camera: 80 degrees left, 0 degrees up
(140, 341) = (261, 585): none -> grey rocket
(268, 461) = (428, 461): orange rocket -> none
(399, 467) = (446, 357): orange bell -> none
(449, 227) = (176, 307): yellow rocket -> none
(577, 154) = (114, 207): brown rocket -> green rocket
--
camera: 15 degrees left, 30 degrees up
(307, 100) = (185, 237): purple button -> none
---
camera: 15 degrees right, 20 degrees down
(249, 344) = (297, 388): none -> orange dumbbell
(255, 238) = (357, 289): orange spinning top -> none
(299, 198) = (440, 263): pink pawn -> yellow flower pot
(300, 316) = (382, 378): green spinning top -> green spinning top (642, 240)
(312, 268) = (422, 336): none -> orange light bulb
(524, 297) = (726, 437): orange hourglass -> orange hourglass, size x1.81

» Exercise prompt: Say how many lines in the entries include the string "left", and write nothing besides that number.

» Expected answer: 2